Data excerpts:
━━━━━━━━

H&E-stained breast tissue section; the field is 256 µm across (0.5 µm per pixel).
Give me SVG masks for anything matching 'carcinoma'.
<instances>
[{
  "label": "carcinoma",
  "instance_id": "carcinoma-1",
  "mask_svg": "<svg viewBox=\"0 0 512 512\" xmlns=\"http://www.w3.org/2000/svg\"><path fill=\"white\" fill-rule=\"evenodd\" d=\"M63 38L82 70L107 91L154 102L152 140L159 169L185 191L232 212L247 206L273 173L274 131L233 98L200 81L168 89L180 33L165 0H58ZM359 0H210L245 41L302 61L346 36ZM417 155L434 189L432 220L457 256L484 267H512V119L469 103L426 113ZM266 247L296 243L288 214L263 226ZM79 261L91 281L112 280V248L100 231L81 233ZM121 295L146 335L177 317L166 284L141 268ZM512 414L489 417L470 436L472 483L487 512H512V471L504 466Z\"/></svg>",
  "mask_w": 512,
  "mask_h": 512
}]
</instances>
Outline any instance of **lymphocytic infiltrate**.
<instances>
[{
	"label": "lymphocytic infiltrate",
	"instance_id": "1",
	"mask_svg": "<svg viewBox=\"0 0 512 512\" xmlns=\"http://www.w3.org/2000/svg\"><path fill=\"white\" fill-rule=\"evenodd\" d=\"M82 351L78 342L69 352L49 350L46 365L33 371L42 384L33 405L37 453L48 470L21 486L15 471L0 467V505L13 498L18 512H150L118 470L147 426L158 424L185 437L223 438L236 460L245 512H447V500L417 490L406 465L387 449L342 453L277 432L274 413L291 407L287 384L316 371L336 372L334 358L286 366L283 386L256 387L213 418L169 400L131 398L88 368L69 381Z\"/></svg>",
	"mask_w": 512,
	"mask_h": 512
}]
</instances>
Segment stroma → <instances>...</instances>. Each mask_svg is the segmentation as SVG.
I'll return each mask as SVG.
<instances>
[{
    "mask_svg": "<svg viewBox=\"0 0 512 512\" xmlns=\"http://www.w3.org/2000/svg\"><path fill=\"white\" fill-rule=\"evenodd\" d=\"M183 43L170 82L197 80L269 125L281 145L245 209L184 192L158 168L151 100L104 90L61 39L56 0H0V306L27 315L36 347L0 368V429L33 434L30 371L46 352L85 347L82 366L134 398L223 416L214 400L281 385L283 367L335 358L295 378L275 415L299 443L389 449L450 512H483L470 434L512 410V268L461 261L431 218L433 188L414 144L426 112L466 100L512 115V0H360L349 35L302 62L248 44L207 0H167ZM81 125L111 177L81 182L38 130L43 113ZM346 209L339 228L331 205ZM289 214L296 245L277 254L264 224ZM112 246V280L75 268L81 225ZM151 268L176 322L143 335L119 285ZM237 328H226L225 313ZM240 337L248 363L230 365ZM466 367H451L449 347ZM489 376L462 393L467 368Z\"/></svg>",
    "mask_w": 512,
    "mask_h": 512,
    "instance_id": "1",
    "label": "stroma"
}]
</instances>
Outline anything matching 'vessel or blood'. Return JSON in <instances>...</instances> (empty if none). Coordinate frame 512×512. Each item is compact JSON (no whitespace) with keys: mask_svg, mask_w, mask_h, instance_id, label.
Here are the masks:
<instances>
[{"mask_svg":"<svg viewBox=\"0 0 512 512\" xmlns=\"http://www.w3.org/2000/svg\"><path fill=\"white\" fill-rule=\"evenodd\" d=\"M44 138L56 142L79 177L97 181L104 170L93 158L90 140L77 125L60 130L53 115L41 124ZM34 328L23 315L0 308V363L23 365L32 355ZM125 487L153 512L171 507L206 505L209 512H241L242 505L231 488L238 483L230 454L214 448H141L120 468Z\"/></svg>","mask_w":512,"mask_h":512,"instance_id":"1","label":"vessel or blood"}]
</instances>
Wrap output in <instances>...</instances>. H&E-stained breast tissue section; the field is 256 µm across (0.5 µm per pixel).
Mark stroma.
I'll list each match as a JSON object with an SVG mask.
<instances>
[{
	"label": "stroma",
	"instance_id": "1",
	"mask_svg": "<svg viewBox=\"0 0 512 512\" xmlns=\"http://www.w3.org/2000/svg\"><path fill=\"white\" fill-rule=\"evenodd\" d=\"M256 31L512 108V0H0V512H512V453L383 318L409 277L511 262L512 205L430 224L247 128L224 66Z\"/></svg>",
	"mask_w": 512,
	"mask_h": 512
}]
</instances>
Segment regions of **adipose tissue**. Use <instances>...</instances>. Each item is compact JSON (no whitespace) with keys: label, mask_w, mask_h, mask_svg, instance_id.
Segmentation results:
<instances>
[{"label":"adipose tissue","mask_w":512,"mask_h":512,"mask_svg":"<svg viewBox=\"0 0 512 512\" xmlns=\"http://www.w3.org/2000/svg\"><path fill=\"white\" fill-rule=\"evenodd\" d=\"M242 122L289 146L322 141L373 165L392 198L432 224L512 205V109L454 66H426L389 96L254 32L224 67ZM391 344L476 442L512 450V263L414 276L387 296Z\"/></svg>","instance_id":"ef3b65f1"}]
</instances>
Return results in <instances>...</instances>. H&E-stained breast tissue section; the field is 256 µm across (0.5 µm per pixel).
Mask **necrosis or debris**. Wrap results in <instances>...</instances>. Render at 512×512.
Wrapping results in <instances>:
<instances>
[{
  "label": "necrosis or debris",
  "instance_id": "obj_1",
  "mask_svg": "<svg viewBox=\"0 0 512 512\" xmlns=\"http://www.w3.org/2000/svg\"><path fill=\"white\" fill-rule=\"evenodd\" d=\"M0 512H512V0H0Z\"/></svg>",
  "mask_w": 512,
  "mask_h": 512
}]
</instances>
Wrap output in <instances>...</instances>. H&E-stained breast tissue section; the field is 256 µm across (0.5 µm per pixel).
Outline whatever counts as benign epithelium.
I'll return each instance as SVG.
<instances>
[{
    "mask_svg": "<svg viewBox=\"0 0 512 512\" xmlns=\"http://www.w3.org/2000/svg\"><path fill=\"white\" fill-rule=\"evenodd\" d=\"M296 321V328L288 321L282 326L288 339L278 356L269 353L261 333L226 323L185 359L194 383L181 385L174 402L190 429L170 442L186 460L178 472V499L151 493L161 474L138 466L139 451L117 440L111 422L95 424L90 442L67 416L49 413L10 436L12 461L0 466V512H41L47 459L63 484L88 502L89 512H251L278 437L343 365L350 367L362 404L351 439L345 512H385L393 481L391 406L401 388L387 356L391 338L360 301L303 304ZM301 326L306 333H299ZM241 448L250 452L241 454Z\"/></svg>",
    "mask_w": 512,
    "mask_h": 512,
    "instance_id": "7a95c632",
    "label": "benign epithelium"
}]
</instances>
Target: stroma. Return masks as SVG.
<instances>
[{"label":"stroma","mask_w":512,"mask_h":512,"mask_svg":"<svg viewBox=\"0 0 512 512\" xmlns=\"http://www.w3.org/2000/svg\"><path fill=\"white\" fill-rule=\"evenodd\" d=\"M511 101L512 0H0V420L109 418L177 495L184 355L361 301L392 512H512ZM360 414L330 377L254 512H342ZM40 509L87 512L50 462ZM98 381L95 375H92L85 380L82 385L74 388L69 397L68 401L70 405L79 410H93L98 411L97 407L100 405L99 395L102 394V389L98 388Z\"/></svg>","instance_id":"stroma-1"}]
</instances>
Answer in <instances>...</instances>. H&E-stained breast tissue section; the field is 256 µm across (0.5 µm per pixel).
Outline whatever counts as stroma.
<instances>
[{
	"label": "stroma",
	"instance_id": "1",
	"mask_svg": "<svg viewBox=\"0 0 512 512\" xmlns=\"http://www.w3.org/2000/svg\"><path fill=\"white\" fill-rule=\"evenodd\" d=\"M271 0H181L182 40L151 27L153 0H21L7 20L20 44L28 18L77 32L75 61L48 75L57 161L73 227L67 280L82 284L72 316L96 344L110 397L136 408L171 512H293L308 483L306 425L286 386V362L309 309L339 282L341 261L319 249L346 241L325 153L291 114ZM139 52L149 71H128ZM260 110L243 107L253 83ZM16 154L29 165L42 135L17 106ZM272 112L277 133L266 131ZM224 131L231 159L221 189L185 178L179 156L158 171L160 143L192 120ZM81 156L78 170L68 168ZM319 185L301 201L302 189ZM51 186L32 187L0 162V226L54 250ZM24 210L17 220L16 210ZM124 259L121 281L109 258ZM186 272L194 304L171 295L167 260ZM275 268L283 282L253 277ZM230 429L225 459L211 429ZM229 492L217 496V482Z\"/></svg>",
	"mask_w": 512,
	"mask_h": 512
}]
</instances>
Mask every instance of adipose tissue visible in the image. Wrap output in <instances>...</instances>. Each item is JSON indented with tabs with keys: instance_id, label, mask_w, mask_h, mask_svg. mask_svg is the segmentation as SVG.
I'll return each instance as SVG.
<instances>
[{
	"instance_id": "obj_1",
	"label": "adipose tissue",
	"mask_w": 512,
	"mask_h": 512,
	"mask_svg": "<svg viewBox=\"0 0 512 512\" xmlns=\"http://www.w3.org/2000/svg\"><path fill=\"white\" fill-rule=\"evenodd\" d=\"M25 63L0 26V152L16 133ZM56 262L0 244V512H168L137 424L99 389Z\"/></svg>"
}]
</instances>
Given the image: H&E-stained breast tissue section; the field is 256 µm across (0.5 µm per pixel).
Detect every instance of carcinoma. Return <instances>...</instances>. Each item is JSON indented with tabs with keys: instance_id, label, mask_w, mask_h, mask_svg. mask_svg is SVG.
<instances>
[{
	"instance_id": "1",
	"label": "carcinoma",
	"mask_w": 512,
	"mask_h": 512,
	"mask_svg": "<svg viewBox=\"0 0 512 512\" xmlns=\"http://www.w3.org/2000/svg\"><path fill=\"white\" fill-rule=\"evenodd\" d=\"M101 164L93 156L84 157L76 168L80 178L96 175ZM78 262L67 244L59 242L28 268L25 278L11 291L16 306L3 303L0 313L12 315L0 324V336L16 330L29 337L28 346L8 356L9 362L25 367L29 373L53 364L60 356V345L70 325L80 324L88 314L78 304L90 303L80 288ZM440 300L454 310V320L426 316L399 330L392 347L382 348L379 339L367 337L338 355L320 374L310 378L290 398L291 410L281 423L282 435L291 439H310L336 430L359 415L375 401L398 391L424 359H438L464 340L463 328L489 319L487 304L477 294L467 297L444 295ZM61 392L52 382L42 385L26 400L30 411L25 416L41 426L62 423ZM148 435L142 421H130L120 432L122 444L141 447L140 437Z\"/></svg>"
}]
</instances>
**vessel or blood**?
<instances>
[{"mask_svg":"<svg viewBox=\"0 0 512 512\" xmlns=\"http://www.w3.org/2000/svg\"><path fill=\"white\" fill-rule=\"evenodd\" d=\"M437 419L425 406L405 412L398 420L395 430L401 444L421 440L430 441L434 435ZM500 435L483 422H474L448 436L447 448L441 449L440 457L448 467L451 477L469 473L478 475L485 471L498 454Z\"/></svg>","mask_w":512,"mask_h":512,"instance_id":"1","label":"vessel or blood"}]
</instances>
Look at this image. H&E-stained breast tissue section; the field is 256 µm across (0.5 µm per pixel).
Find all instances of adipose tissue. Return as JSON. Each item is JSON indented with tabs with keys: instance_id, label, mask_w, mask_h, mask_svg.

━━━━━━━━

- TASK DIRECTIONS
Locate and copy each line in the data above that includes the word "stained".

- RESULT OF THIS TASK
H&E-stained breast tissue section; the field is 256 µm across (0.5 µm per pixel).
Wrap output in <instances>...</instances>. H&E-stained breast tissue section; the field is 256 µm across (0.5 µm per pixel).
Return results in <instances>...</instances>. H&E-stained breast tissue section; the field is 256 µm across (0.5 µm per pixel).
Wrap output in <instances>...</instances>. H&E-stained breast tissue section; the field is 256 µm across (0.5 µm per pixel).
Answer in <instances>...</instances>. H&E-stained breast tissue section; the field is 256 µm across (0.5 µm per pixel).
Given the image: H&E-stained breast tissue section; the field is 256 µm across (0.5 µm per pixel).
Look at this image. H&E-stained breast tissue section; the field is 256 µm across (0.5 µm per pixel).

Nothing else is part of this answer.